• Input:
==============================

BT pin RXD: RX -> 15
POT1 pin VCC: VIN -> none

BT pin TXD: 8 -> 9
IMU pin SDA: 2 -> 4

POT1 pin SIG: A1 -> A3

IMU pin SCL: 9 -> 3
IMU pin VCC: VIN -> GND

==============================

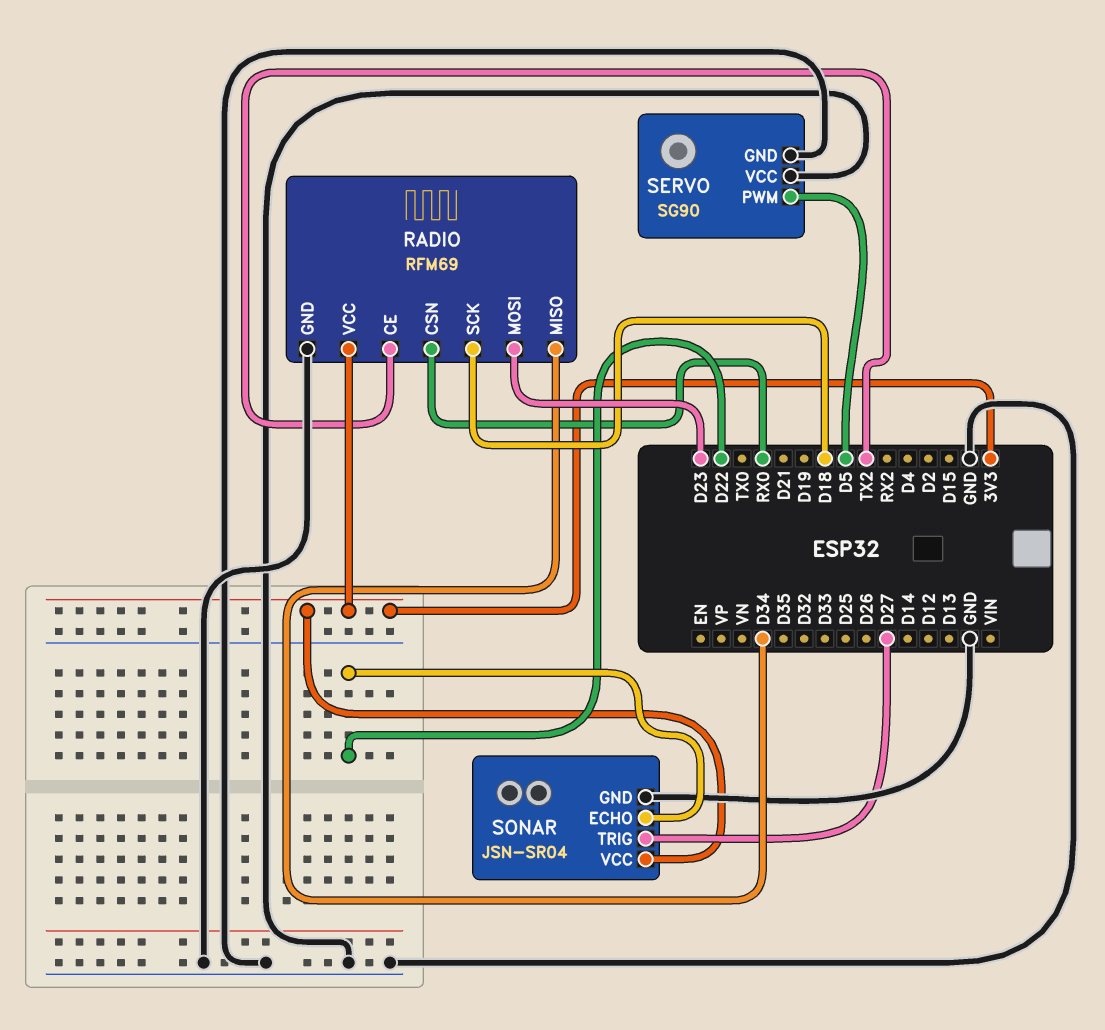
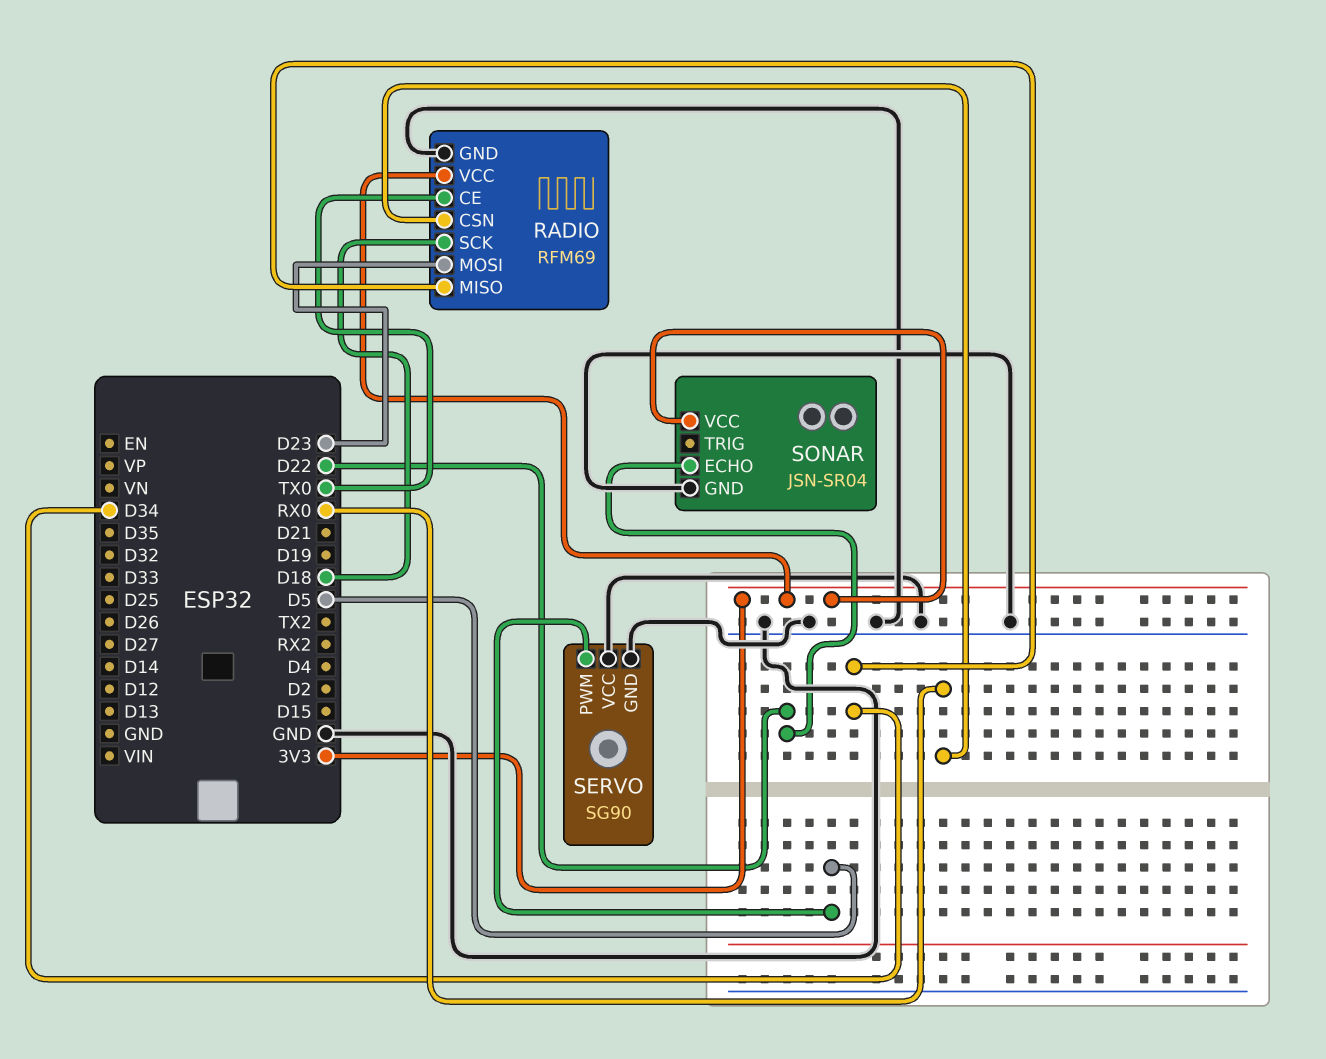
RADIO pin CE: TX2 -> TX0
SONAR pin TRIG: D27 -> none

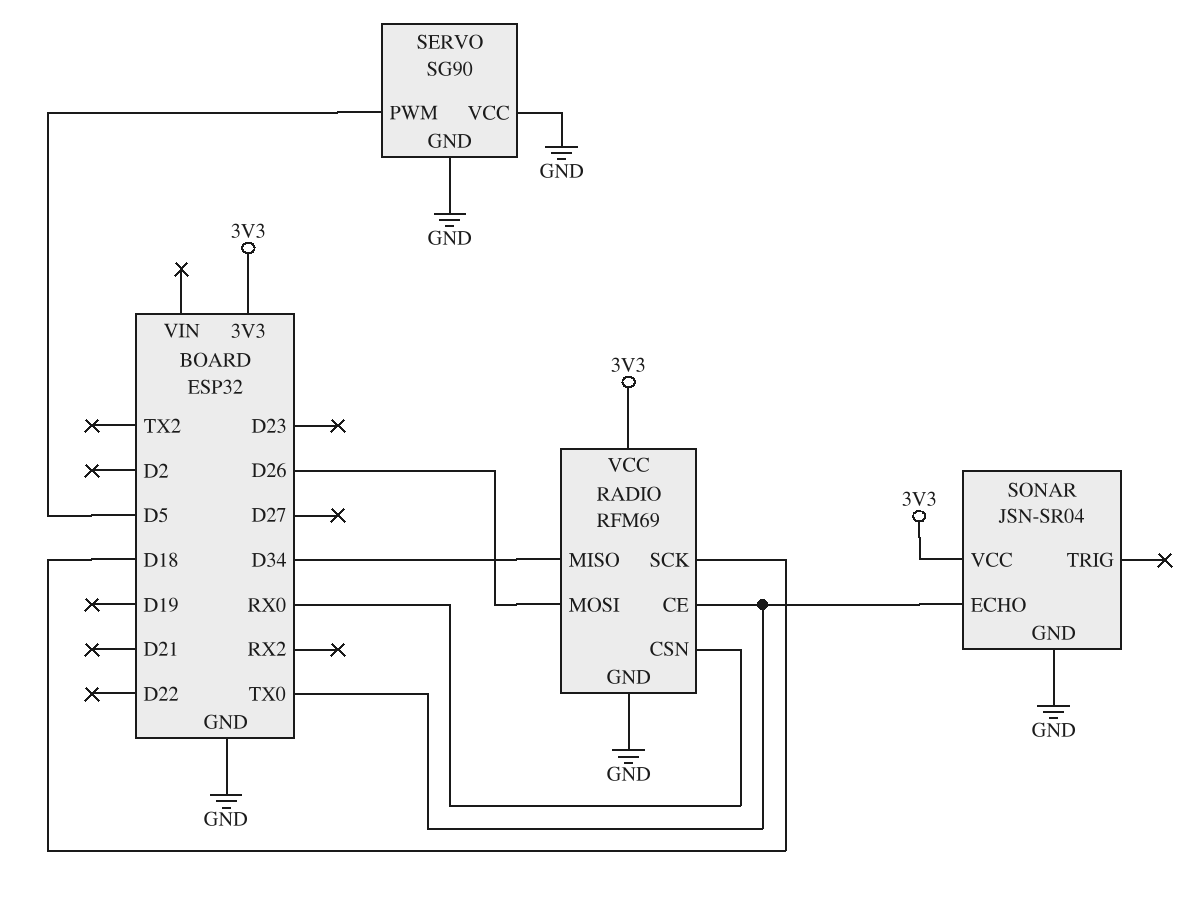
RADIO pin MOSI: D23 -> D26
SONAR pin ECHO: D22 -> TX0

==============================

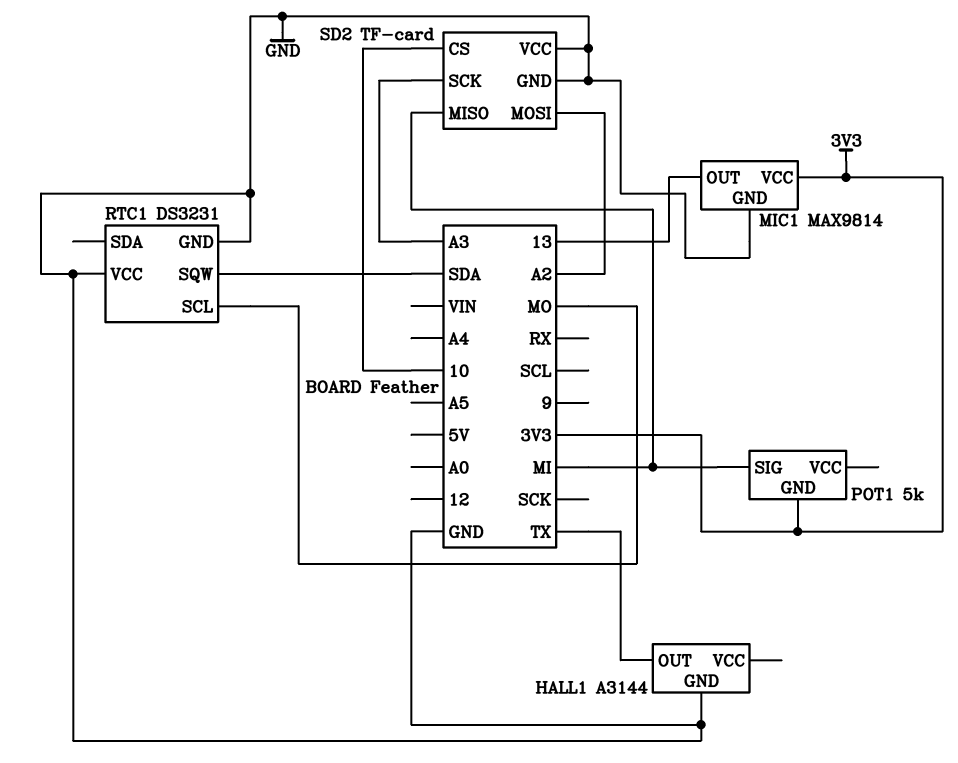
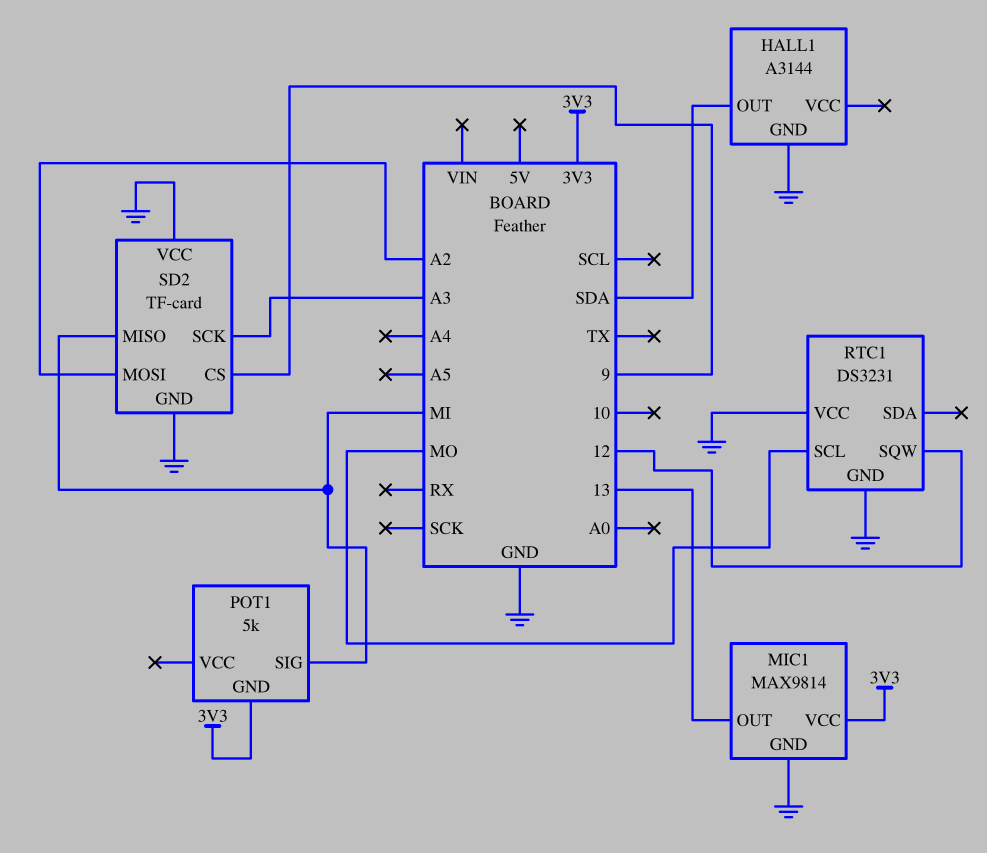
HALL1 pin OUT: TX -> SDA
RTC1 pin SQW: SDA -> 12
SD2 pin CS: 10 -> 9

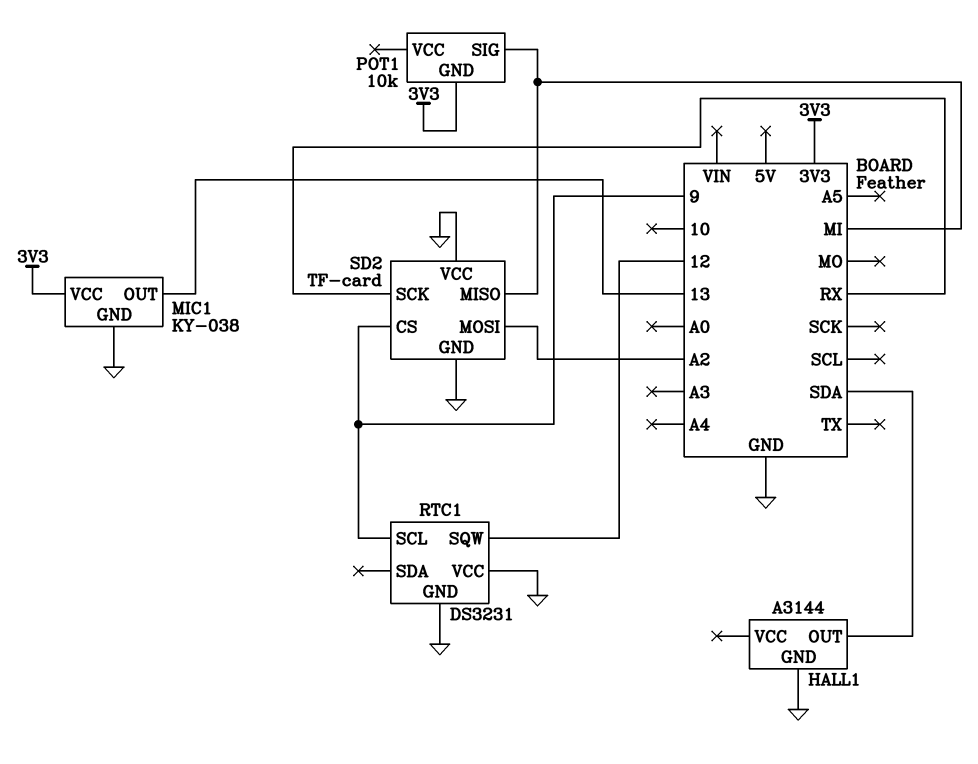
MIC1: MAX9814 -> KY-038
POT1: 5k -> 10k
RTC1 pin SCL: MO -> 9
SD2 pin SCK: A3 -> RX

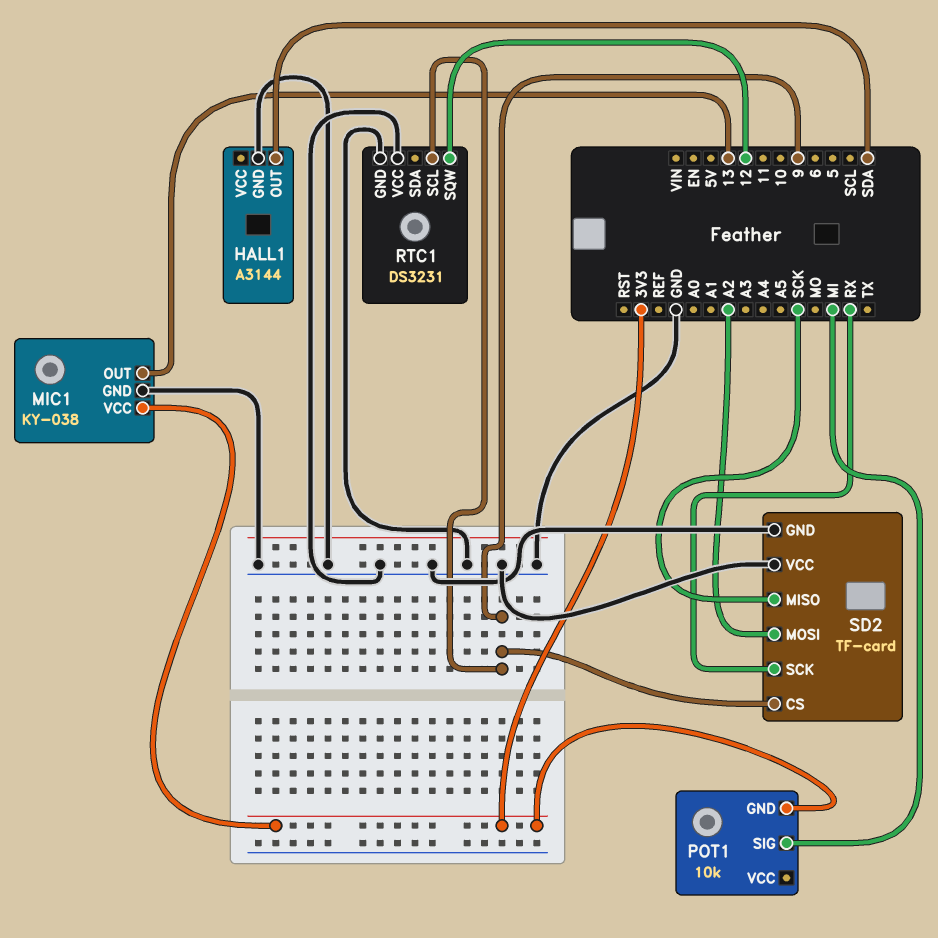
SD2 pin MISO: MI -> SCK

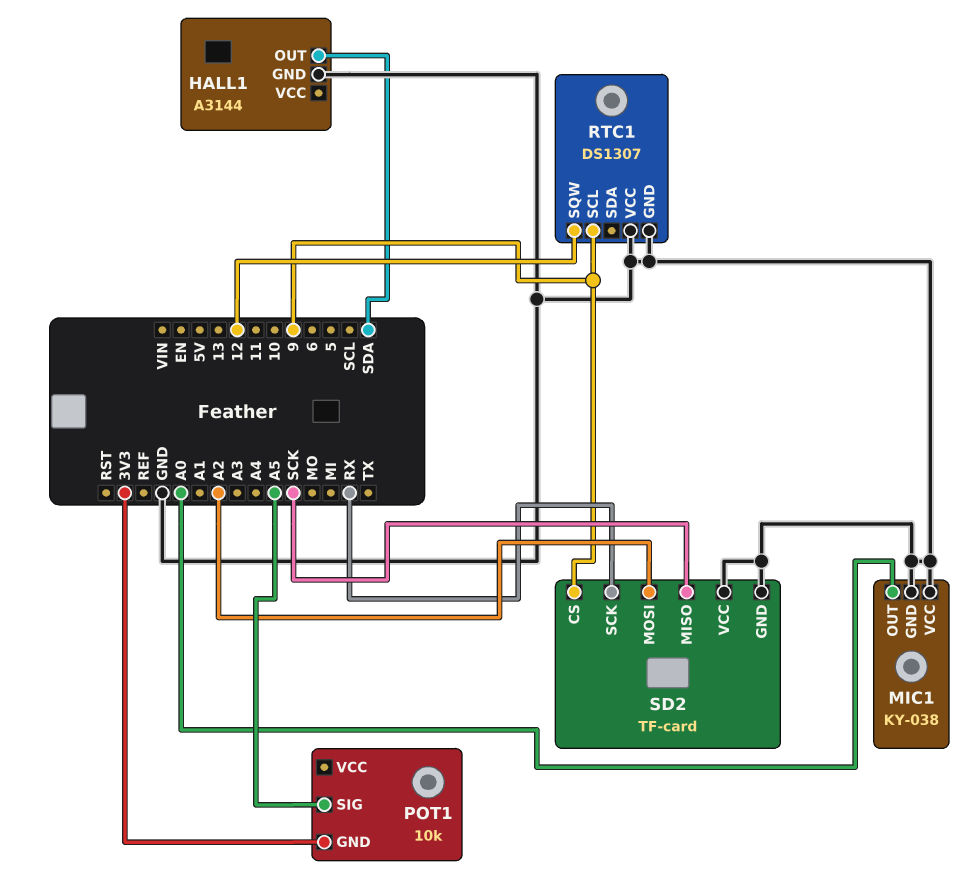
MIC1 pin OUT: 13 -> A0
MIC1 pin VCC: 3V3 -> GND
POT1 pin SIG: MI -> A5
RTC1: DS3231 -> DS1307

==============================

• Task to complete: How many lines in the listing above include the word "RADIO"? Respond with the number and nothing else.

• The answer: 2